Data records
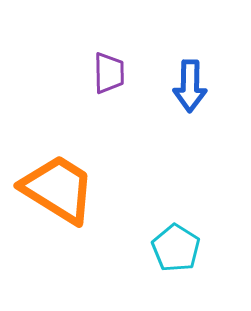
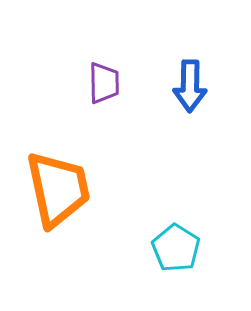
purple trapezoid: moved 5 px left, 10 px down
orange trapezoid: rotated 46 degrees clockwise
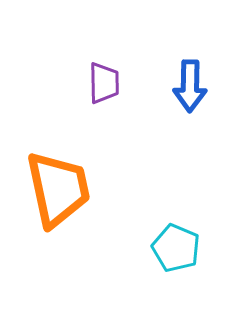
cyan pentagon: rotated 9 degrees counterclockwise
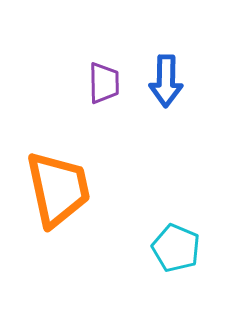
blue arrow: moved 24 px left, 5 px up
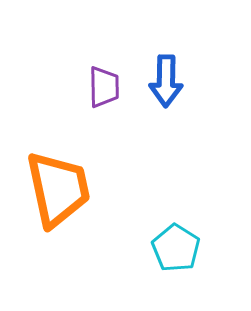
purple trapezoid: moved 4 px down
cyan pentagon: rotated 9 degrees clockwise
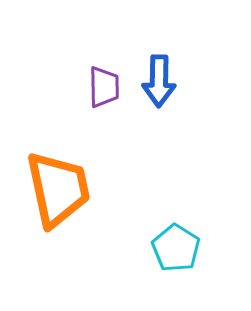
blue arrow: moved 7 px left
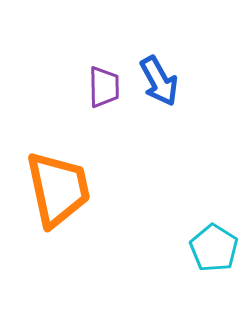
blue arrow: rotated 30 degrees counterclockwise
cyan pentagon: moved 38 px right
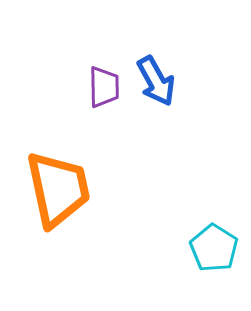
blue arrow: moved 3 px left
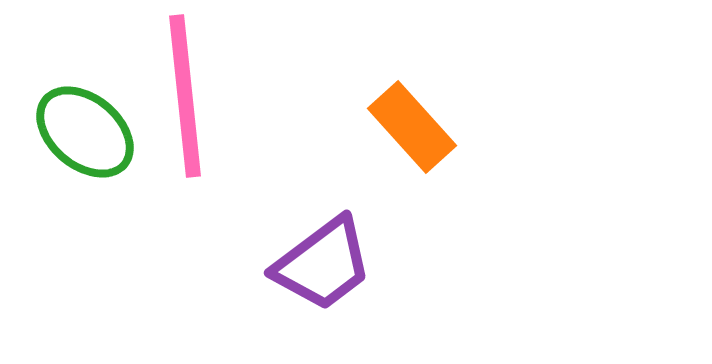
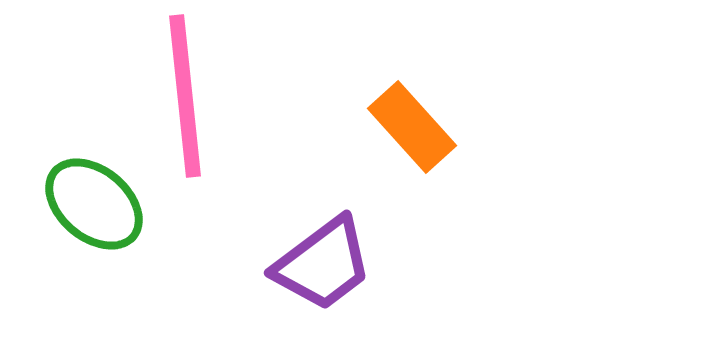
green ellipse: moved 9 px right, 72 px down
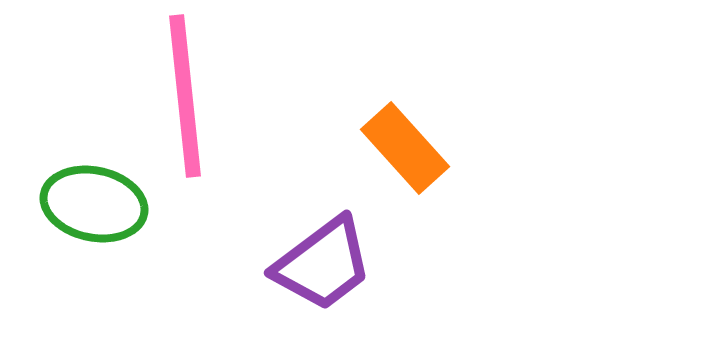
orange rectangle: moved 7 px left, 21 px down
green ellipse: rotated 28 degrees counterclockwise
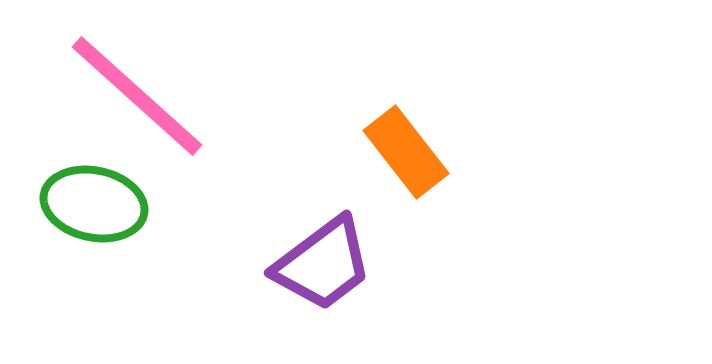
pink line: moved 48 px left; rotated 42 degrees counterclockwise
orange rectangle: moved 1 px right, 4 px down; rotated 4 degrees clockwise
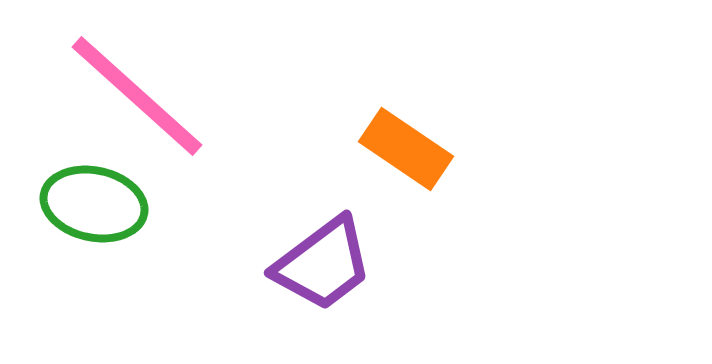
orange rectangle: moved 3 px up; rotated 18 degrees counterclockwise
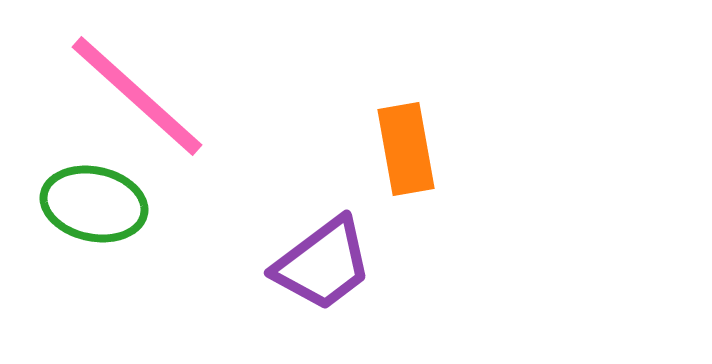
orange rectangle: rotated 46 degrees clockwise
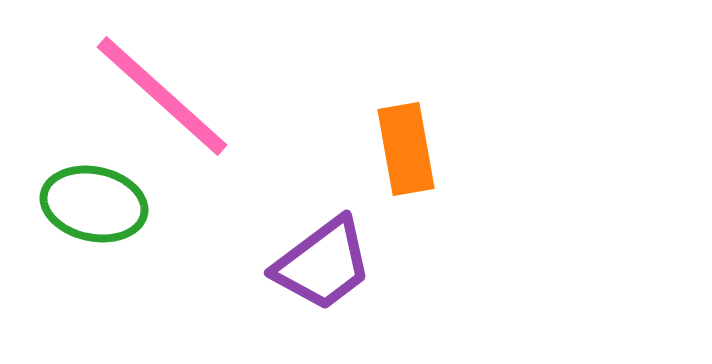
pink line: moved 25 px right
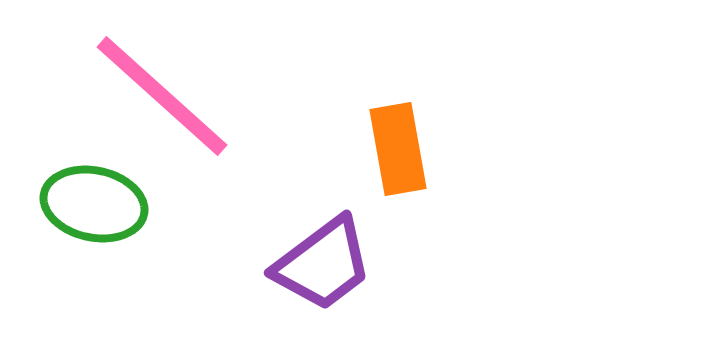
orange rectangle: moved 8 px left
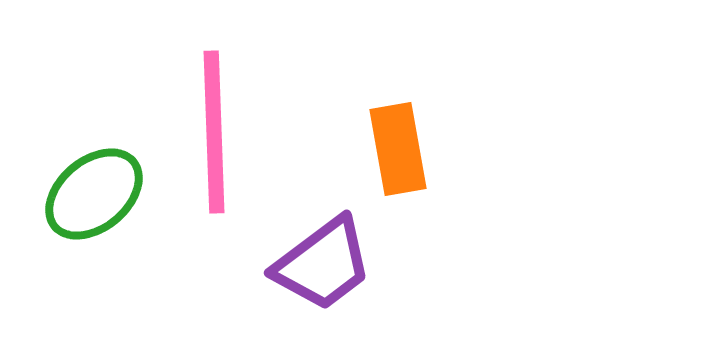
pink line: moved 52 px right, 36 px down; rotated 46 degrees clockwise
green ellipse: moved 10 px up; rotated 52 degrees counterclockwise
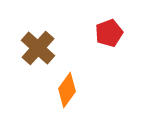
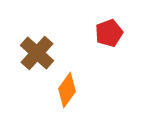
brown cross: moved 1 px left, 5 px down
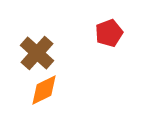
orange diamond: moved 23 px left; rotated 28 degrees clockwise
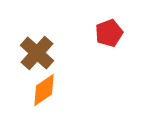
orange diamond: rotated 8 degrees counterclockwise
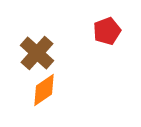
red pentagon: moved 2 px left, 2 px up
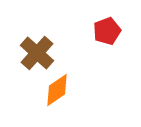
orange diamond: moved 13 px right
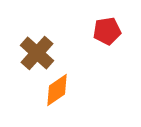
red pentagon: rotated 12 degrees clockwise
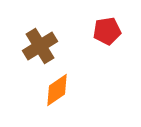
brown cross: moved 3 px right, 7 px up; rotated 16 degrees clockwise
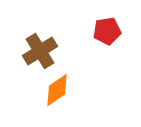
brown cross: moved 5 px down
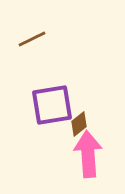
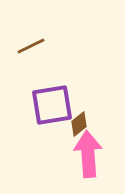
brown line: moved 1 px left, 7 px down
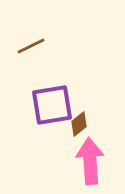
pink arrow: moved 2 px right, 7 px down
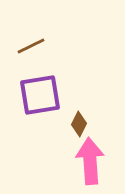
purple square: moved 12 px left, 10 px up
brown diamond: rotated 25 degrees counterclockwise
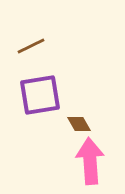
brown diamond: rotated 55 degrees counterclockwise
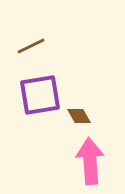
brown diamond: moved 8 px up
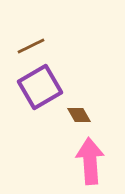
purple square: moved 8 px up; rotated 21 degrees counterclockwise
brown diamond: moved 1 px up
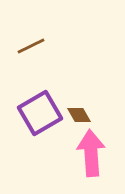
purple square: moved 26 px down
pink arrow: moved 1 px right, 8 px up
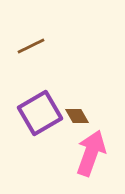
brown diamond: moved 2 px left, 1 px down
pink arrow: rotated 24 degrees clockwise
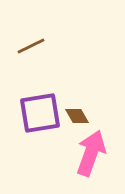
purple square: rotated 21 degrees clockwise
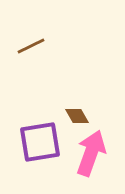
purple square: moved 29 px down
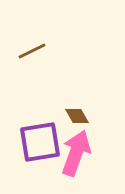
brown line: moved 1 px right, 5 px down
pink arrow: moved 15 px left
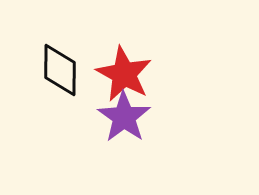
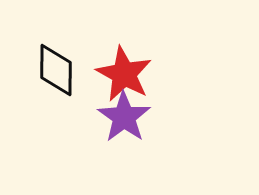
black diamond: moved 4 px left
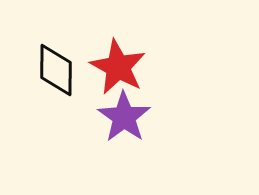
red star: moved 6 px left, 7 px up
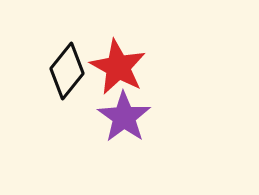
black diamond: moved 11 px right, 1 px down; rotated 38 degrees clockwise
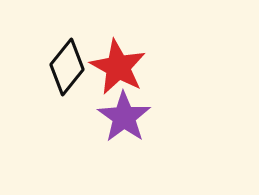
black diamond: moved 4 px up
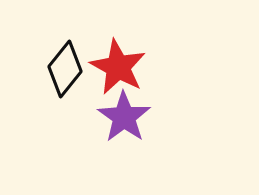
black diamond: moved 2 px left, 2 px down
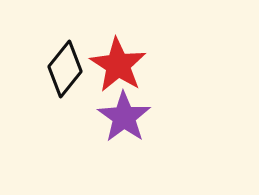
red star: moved 2 px up; rotated 4 degrees clockwise
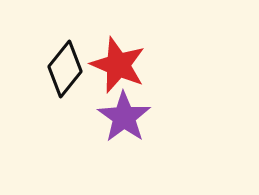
red star: rotated 10 degrees counterclockwise
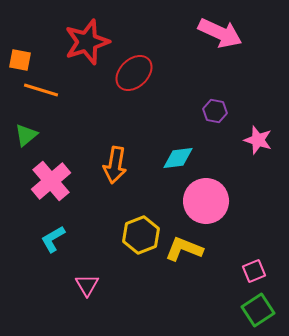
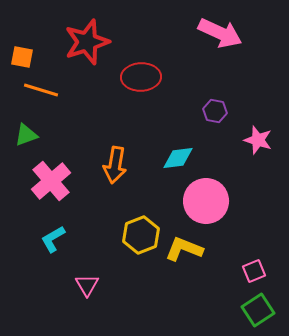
orange square: moved 2 px right, 3 px up
red ellipse: moved 7 px right, 4 px down; rotated 42 degrees clockwise
green triangle: rotated 20 degrees clockwise
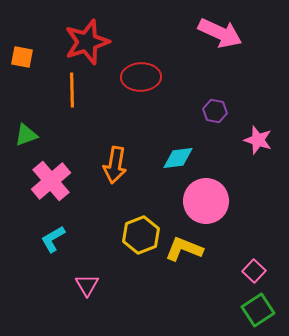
orange line: moved 31 px right; rotated 72 degrees clockwise
pink square: rotated 25 degrees counterclockwise
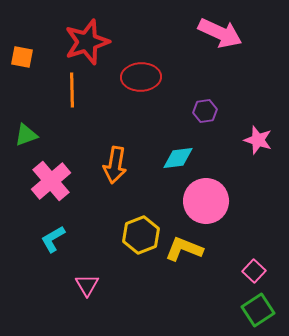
purple hexagon: moved 10 px left; rotated 20 degrees counterclockwise
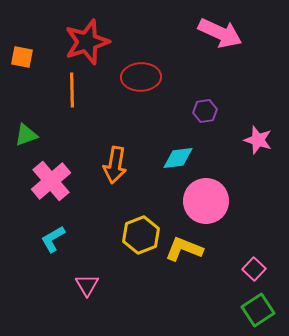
pink square: moved 2 px up
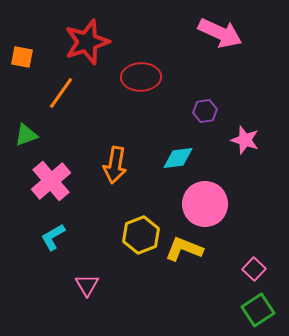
orange line: moved 11 px left, 3 px down; rotated 36 degrees clockwise
pink star: moved 13 px left
pink circle: moved 1 px left, 3 px down
cyan L-shape: moved 2 px up
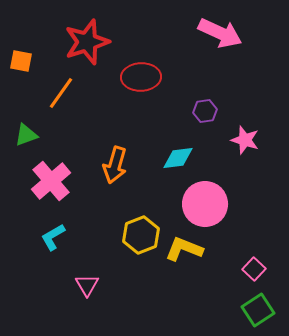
orange square: moved 1 px left, 4 px down
orange arrow: rotated 6 degrees clockwise
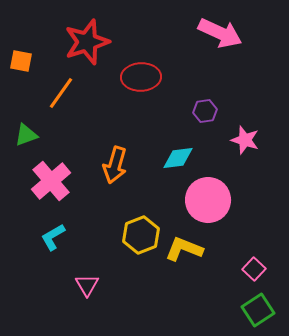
pink circle: moved 3 px right, 4 px up
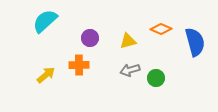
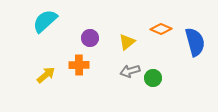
yellow triangle: moved 1 px left, 1 px down; rotated 24 degrees counterclockwise
gray arrow: moved 1 px down
green circle: moved 3 px left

*Written instruction*
Copy the lines of the records above word for word, from the line containing "cyan pentagon: rotated 9 degrees counterclockwise" through the line containing "orange rectangle: moved 3", including both of those lines. Omit the picture lines.

*Task response*
cyan pentagon: rotated 9 degrees counterclockwise
blue arrow: moved 24 px left, 5 px up
purple trapezoid: moved 4 px down
cyan pentagon: rotated 9 degrees clockwise
blue arrow: moved 7 px left
blue arrow: rotated 30 degrees counterclockwise
cyan pentagon: moved 38 px right
blue arrow: moved 3 px left
green ellipse: moved 9 px right, 72 px down
orange rectangle: moved 7 px left, 21 px down
green ellipse: rotated 28 degrees counterclockwise
pink line: moved 48 px left; rotated 42 degrees counterclockwise
orange rectangle: moved 1 px right, 4 px down; rotated 4 degrees clockwise
orange rectangle: moved 3 px up; rotated 18 degrees counterclockwise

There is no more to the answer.